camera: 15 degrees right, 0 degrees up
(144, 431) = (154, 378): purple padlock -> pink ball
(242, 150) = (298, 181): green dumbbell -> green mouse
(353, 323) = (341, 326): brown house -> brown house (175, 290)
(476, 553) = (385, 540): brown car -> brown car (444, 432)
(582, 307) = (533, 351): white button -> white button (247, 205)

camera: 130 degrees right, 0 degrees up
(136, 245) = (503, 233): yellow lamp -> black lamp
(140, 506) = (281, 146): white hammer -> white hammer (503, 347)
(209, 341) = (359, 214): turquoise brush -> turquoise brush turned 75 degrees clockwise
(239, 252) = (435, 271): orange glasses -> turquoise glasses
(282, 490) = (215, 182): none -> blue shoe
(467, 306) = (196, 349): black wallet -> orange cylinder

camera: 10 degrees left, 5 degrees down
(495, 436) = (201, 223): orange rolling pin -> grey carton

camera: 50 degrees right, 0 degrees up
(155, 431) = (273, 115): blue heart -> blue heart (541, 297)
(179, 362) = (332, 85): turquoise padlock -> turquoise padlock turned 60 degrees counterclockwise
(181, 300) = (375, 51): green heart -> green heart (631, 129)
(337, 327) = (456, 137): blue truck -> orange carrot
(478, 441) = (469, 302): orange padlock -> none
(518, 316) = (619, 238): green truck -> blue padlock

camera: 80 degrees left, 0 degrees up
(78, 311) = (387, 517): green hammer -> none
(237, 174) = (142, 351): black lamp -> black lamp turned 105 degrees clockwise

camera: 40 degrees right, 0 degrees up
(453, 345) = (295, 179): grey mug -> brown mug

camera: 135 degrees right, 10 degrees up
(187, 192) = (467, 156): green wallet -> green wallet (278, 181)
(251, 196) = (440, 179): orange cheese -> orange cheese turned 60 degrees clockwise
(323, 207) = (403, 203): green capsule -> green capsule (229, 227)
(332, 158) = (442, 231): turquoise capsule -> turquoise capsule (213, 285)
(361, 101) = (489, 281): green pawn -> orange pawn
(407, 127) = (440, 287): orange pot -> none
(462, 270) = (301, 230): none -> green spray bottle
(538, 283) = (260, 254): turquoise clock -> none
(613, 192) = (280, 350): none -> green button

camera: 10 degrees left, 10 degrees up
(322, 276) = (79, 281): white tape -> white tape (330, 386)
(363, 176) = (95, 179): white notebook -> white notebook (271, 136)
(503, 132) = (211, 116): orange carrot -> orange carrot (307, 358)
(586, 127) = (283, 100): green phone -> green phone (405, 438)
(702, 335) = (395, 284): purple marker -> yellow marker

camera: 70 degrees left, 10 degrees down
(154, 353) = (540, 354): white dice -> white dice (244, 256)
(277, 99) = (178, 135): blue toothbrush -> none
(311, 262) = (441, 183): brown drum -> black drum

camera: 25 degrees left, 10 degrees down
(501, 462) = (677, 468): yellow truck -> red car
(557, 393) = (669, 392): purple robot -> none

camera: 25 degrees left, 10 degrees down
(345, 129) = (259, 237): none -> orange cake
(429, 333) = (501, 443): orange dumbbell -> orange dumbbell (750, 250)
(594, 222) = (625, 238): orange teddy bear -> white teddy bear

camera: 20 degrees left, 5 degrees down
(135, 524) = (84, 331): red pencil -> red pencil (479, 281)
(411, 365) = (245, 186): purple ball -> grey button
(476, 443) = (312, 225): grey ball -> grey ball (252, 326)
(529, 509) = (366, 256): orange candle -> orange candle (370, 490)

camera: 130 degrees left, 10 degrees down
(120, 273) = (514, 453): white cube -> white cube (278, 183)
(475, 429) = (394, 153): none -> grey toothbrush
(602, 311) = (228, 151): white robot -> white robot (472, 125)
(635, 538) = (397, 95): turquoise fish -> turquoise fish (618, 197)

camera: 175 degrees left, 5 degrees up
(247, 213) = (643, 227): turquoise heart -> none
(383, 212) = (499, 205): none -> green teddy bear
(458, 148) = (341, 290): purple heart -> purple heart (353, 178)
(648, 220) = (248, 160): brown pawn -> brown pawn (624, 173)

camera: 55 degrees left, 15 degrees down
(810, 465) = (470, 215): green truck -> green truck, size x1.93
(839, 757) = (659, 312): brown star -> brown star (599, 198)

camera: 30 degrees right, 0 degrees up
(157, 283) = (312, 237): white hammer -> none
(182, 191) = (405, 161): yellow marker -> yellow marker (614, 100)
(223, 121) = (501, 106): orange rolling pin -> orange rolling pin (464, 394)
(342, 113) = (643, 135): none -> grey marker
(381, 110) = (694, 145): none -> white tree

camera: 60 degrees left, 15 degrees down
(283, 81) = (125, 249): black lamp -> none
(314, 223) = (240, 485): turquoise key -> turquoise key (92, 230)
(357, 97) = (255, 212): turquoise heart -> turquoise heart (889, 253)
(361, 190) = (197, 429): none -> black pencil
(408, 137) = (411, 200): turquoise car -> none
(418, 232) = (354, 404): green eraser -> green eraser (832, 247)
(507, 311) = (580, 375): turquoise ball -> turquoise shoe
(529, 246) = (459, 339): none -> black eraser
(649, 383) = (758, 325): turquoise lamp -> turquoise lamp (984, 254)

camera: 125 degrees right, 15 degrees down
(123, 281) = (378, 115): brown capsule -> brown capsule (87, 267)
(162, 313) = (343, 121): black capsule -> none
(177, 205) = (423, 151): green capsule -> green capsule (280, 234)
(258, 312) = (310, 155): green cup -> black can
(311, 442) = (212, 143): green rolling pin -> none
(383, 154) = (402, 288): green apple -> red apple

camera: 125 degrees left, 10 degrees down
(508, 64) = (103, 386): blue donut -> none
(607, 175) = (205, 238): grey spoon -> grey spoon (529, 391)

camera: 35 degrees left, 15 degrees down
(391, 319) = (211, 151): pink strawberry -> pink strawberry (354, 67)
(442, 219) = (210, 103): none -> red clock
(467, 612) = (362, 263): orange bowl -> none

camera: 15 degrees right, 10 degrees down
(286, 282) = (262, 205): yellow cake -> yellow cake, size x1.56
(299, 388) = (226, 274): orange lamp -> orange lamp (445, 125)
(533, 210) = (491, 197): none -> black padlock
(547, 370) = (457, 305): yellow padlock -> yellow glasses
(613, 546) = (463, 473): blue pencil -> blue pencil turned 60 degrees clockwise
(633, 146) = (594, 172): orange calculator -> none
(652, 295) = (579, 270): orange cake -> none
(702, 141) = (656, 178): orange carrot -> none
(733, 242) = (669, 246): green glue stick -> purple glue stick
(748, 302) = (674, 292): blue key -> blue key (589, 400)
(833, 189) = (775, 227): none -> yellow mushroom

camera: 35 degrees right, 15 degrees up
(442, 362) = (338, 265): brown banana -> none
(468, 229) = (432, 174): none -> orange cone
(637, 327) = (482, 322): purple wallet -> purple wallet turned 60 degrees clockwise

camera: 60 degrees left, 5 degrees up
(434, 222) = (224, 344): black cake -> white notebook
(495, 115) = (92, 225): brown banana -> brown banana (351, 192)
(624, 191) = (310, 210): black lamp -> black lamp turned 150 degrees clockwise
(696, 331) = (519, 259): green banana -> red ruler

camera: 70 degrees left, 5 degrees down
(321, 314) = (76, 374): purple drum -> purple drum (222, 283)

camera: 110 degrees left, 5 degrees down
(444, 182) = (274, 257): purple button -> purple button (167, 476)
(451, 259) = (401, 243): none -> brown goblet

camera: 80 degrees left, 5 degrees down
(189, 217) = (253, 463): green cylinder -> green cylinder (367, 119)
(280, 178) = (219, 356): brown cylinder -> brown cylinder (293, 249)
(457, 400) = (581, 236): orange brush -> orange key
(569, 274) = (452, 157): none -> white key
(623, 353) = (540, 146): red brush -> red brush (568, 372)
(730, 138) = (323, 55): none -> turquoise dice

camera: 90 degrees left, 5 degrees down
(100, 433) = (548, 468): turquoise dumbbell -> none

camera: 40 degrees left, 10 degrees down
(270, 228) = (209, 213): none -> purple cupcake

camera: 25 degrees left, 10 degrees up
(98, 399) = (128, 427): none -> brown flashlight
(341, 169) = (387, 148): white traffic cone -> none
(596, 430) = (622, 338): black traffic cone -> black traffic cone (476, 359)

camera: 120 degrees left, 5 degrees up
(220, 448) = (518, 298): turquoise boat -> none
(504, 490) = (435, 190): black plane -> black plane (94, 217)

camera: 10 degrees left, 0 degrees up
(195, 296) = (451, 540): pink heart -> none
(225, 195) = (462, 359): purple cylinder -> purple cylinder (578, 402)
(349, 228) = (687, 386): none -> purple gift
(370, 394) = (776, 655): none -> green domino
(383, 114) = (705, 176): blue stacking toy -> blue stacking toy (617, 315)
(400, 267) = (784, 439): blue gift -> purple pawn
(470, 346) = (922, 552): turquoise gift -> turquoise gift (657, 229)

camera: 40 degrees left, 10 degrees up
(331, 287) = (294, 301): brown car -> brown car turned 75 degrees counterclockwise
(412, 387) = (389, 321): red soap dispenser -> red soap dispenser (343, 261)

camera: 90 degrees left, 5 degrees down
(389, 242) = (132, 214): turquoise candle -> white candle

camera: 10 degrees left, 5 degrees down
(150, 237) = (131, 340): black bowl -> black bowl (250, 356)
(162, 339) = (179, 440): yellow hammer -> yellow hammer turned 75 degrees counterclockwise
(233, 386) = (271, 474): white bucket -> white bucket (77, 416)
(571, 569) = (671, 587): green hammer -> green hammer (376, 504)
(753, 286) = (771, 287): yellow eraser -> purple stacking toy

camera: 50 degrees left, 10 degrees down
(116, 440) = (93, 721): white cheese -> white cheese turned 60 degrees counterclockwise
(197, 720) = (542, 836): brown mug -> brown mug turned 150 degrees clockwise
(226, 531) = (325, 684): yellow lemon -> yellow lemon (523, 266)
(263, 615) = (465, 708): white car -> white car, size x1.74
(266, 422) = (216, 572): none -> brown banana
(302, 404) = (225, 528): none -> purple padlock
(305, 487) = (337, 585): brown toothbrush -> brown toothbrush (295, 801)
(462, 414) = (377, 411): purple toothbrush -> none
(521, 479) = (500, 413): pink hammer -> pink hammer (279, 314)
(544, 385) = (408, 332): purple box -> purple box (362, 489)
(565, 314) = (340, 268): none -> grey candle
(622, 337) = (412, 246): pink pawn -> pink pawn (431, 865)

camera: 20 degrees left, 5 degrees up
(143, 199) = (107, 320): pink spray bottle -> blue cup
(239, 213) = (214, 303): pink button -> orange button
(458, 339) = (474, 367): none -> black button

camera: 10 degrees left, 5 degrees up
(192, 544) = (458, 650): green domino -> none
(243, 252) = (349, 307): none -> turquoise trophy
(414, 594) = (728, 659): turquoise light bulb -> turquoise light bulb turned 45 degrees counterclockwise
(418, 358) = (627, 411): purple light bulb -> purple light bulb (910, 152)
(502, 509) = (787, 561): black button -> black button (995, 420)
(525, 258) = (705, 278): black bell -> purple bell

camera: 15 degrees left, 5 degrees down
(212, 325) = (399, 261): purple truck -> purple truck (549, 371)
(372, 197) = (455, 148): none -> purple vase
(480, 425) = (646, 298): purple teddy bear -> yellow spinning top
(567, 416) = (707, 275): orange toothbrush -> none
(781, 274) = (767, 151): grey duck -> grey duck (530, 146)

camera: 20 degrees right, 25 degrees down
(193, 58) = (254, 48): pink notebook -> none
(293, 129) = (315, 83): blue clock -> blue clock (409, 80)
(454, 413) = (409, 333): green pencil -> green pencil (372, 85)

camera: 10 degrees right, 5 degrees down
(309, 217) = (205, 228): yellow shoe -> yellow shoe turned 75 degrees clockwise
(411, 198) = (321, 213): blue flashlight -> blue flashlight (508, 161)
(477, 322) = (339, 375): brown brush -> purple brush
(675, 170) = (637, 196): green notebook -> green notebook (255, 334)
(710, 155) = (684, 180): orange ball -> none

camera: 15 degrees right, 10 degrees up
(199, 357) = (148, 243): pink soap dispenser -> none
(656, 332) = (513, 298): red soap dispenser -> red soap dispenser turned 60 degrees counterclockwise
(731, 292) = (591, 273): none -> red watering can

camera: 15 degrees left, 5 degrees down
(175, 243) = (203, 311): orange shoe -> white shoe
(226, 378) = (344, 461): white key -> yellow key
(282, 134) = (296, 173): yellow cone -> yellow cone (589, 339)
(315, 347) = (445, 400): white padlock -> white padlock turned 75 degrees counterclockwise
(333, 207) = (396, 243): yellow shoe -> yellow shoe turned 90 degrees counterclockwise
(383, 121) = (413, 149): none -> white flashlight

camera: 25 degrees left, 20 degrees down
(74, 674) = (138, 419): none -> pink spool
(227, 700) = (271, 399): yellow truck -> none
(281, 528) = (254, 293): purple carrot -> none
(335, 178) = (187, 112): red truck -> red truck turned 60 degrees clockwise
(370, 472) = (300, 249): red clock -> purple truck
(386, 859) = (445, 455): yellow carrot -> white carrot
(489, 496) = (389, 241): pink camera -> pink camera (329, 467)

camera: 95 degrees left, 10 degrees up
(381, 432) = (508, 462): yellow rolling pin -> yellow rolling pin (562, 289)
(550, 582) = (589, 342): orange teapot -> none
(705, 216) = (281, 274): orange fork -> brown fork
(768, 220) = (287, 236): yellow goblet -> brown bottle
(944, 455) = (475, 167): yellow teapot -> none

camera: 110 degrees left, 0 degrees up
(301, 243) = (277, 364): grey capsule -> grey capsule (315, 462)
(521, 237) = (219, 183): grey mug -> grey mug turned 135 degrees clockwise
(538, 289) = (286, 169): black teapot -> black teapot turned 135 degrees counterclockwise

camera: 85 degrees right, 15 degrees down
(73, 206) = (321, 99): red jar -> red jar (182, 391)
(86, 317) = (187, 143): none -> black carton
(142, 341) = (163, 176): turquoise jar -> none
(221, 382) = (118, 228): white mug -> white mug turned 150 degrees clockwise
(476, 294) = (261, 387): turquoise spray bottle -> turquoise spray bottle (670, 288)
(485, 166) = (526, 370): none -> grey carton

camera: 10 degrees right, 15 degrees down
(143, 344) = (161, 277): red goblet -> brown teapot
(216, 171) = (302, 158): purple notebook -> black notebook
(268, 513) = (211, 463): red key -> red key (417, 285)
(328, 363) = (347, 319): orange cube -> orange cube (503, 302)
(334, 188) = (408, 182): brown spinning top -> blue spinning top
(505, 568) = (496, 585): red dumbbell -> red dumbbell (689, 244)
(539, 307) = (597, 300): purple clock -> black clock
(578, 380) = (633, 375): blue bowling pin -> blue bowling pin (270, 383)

────

What is required: Retype exactly the lines from the first line of the records above through the line containing "(582, 307) = (533, 351): white", both included, and nothing else.

Response to the exercise:
camera: 15 degrees right, 0 degrees up
(144, 431) = (154, 378): purple padlock -> pink ball
(242, 150) = (298, 181): green dumbbell -> green mouse
(353, 323) = (341, 326): brown house -> brown house (175, 290)
(476, 553) = (385, 540): brown car -> brown car (444, 432)
(582, 307) = (533, 351): white button -> white button (247, 205)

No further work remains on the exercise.